Scene images with change listings
▼▼▼

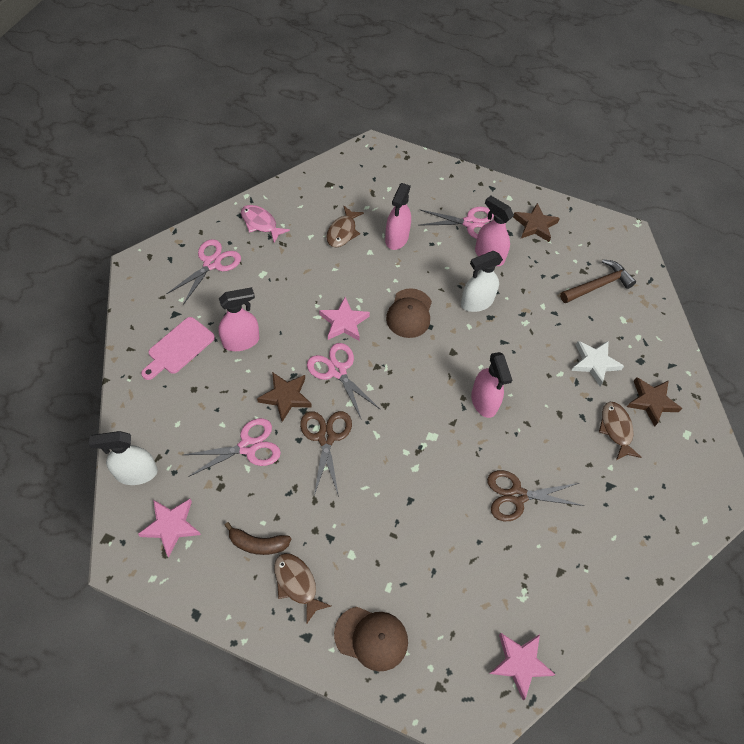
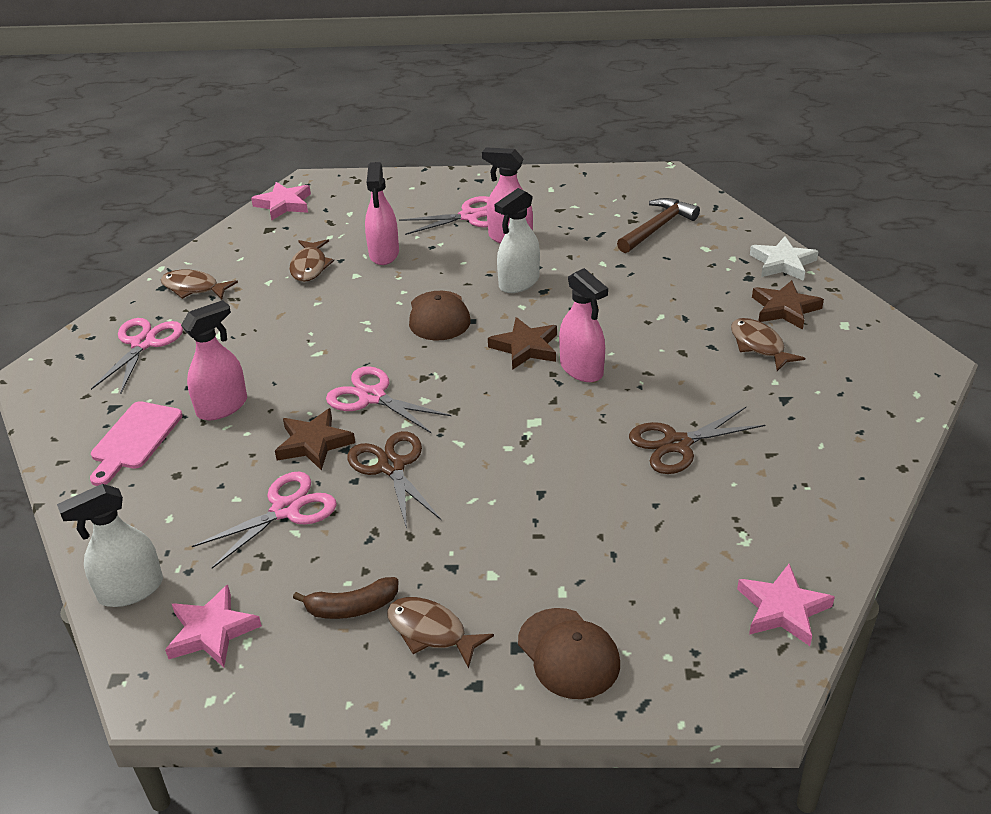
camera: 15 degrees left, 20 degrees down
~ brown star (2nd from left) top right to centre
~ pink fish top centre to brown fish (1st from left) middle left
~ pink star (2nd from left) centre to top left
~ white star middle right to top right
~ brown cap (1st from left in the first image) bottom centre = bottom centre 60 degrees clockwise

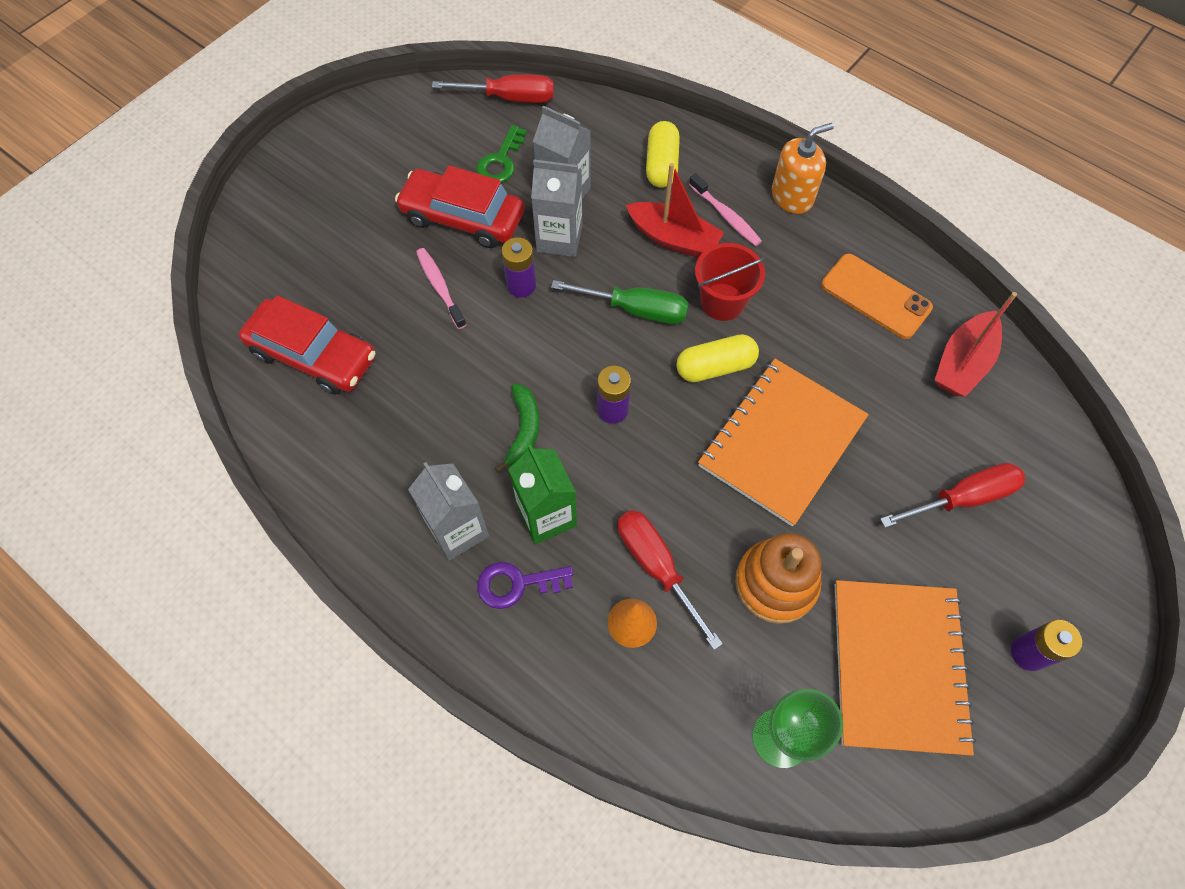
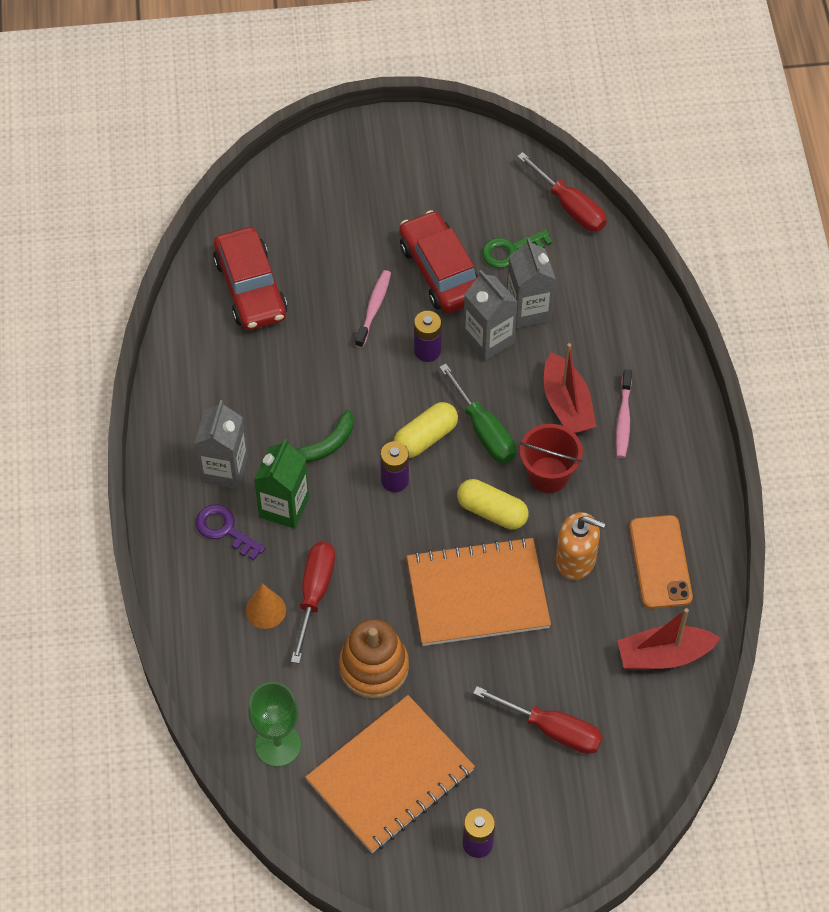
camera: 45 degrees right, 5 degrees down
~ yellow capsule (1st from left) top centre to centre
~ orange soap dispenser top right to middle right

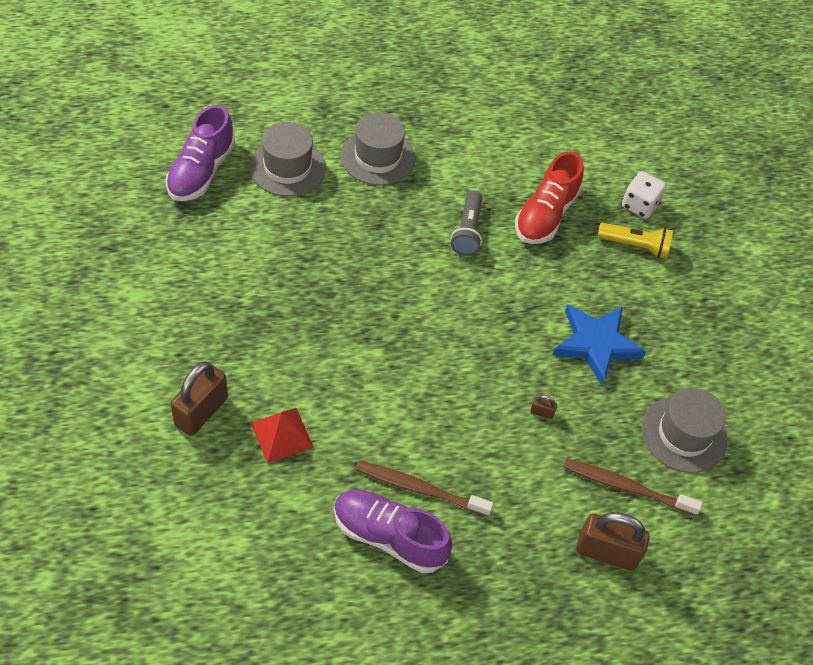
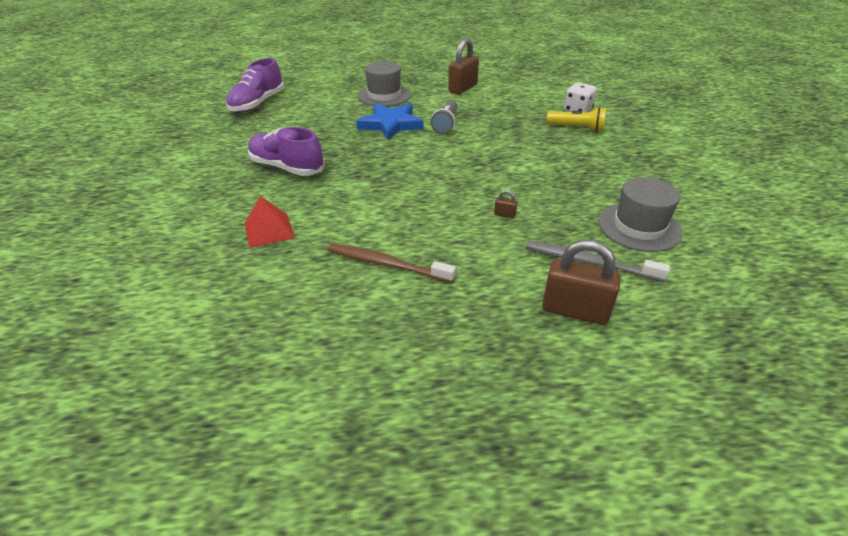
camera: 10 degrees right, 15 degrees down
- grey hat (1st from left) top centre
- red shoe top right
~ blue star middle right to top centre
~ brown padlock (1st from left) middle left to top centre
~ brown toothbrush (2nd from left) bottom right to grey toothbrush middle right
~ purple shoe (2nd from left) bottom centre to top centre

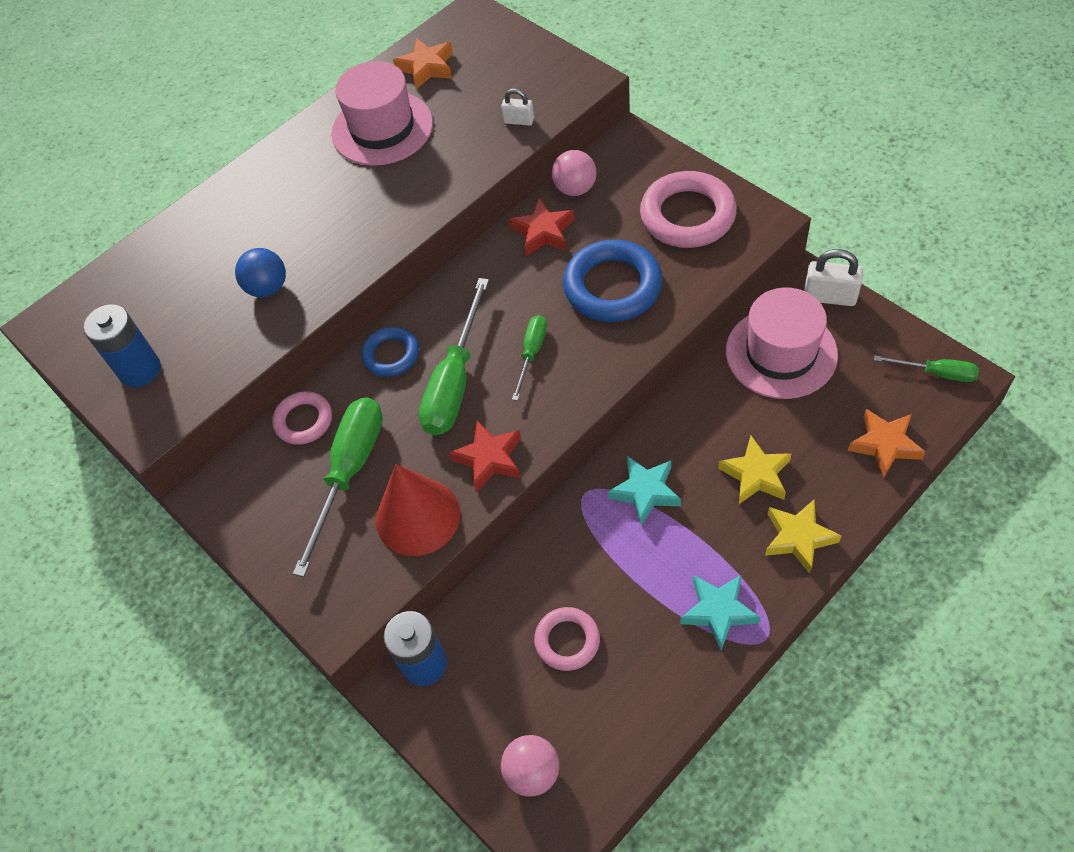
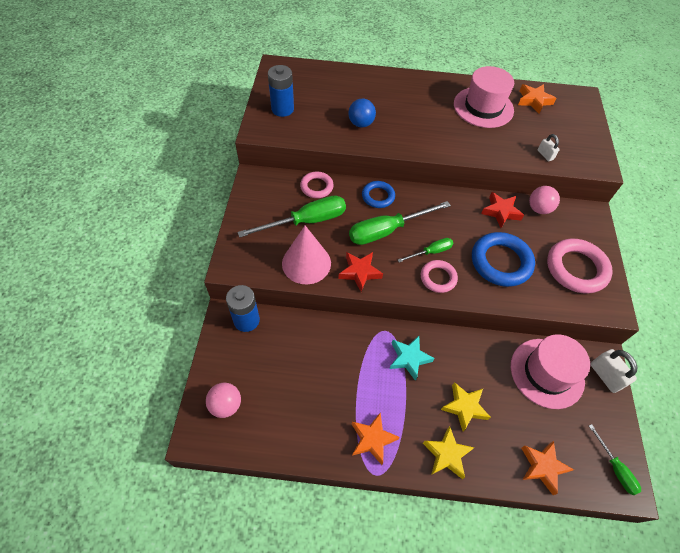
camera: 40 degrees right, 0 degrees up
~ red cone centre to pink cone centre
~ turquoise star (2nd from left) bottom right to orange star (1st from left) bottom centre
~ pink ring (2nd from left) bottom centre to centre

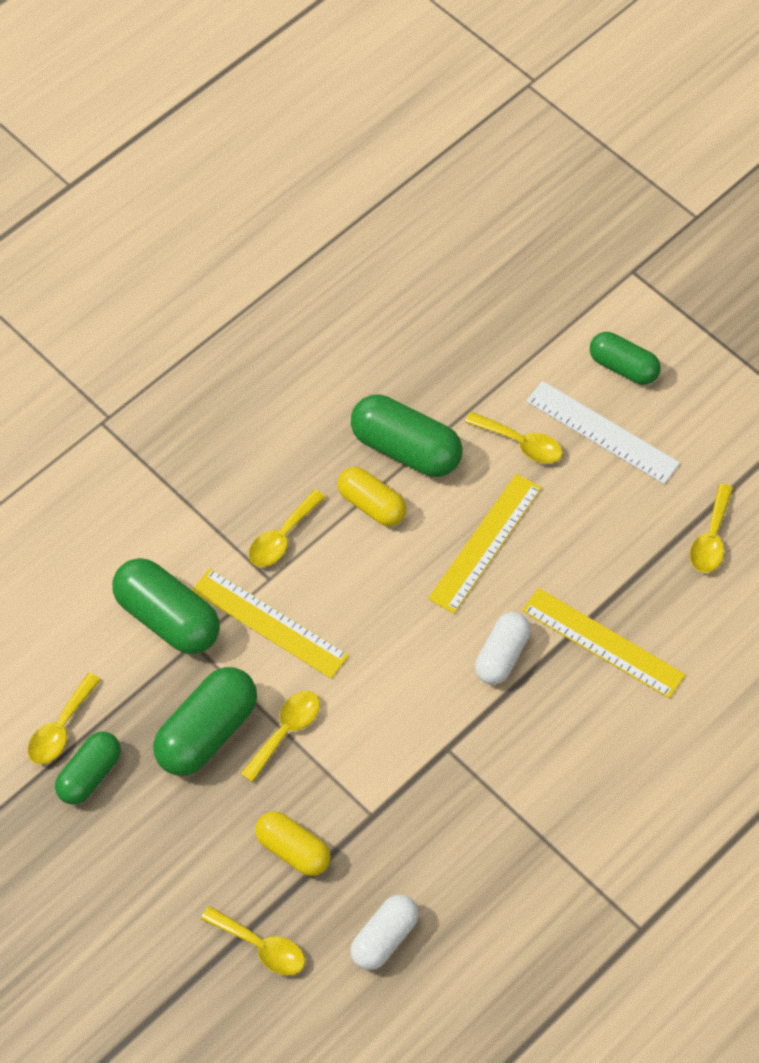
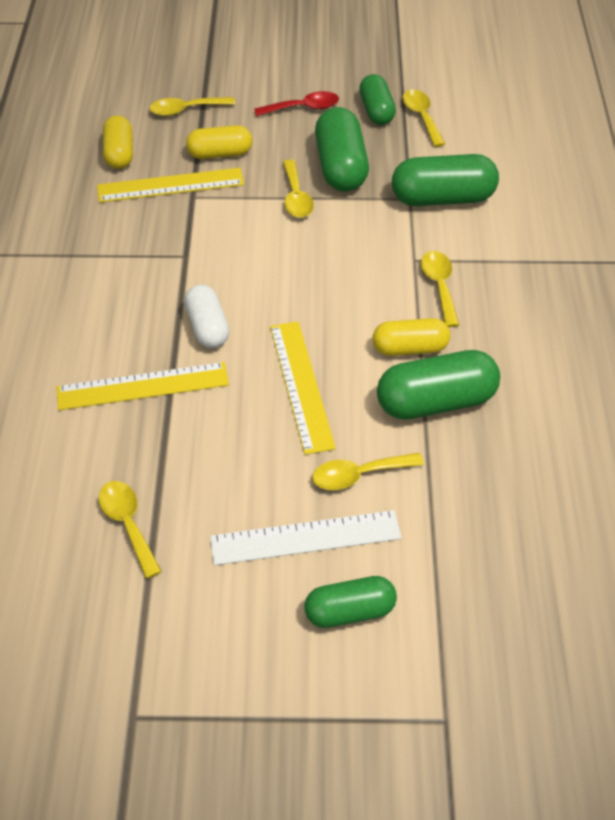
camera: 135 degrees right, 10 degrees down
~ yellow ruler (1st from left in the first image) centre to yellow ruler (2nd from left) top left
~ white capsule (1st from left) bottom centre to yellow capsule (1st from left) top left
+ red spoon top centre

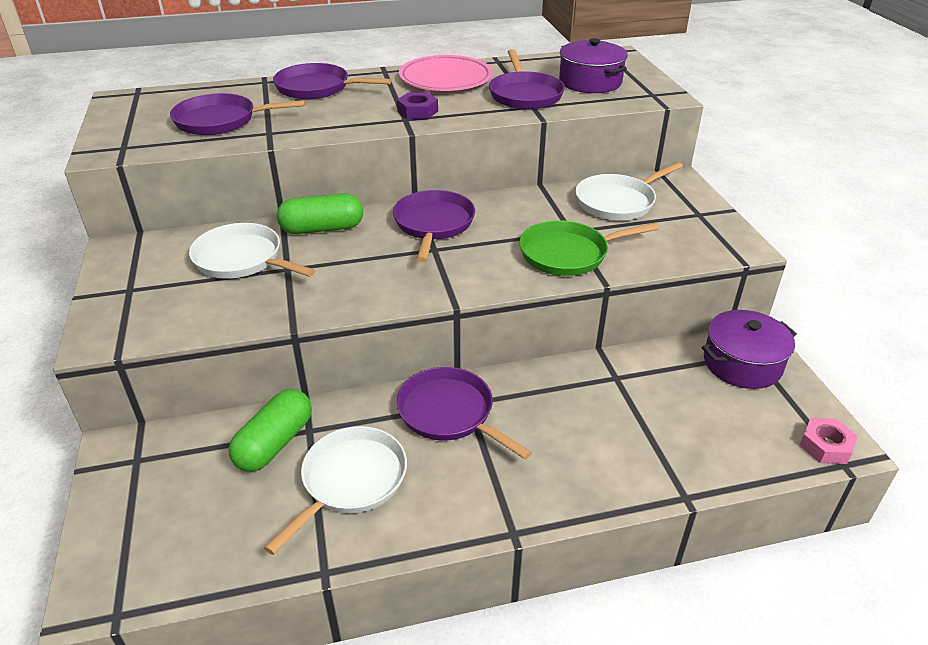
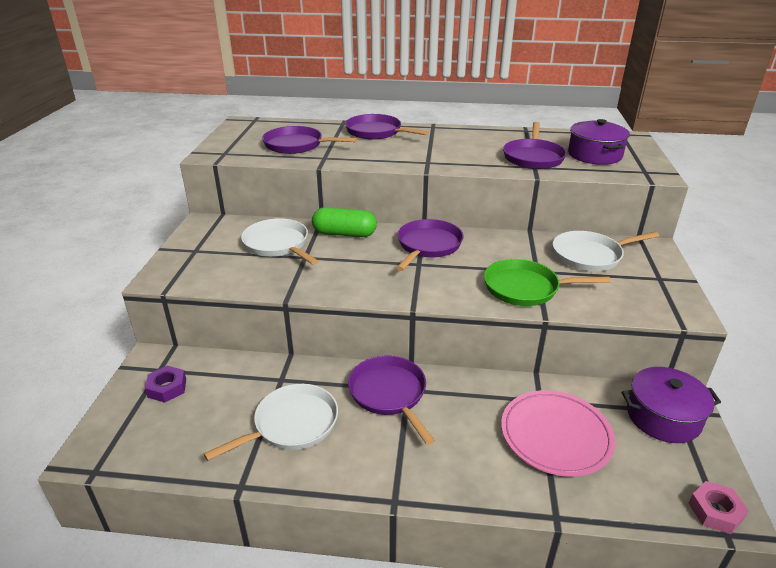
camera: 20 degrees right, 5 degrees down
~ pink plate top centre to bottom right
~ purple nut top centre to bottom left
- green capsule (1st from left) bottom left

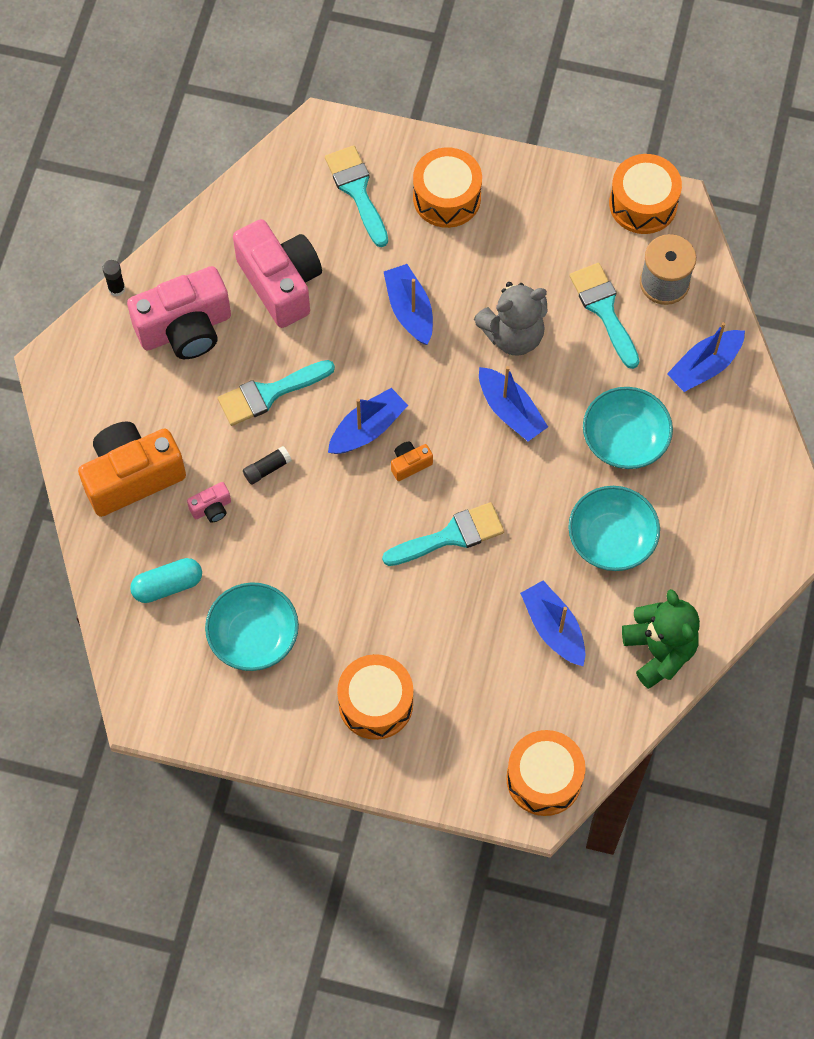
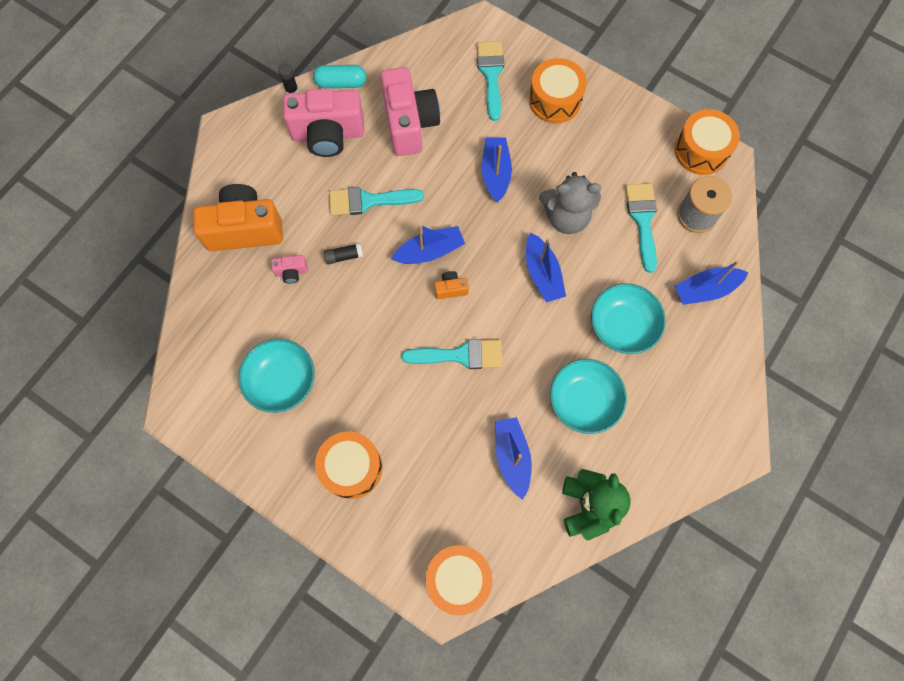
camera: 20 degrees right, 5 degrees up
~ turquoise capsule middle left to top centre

▲▲▲

Problem details →
Please give the data again in full, exactly as written, but without any images.

Output for this task →
camera: 15 degrees left, 20 degrees down
~ brown star (2nd from left) top right to centre
~ pink fish top centre to brown fish (1st from left) middle left
~ pink star (2nd from left) centre to top left
~ white star middle right to top right
~ brown cap (1st from left in the first image) bottom centre = bottom centre 60 degrees clockwise

camera: 45 degrees right, 5 degrees down
~ yellow capsule (1st from left) top centre to centre
~ orange soap dispenser top right to middle right

camera: 10 degrees right, 15 degrees down
- grey hat (1st from left) top centre
- red shoe top right
~ blue star middle right to top centre
~ brown padlock (1st from left) middle left to top centre
~ brown toothbrush (2nd from left) bottom right to grey toothbrush middle right
~ purple shoe (2nd from left) bottom centre to top centre

camera: 40 degrees right, 0 degrees up
~ red cone centre to pink cone centre
~ turquoise star (2nd from left) bottom right to orange star (1st from left) bottom centre
~ pink ring (2nd from left) bottom centre to centre

camera: 135 degrees right, 10 degrees down
~ yellow ruler (1st from left in the first image) centre to yellow ruler (2nd from left) top left
~ white capsule (1st from left) bottom centre to yellow capsule (1st from left) top left
+ red spoon top centre

camera: 20 degrees right, 5 degrees down
~ pink plate top centre to bottom right
~ purple nut top centre to bottom left
- green capsule (1st from left) bottom left

camera: 20 degrees right, 5 degrees up
~ turquoise capsule middle left to top centre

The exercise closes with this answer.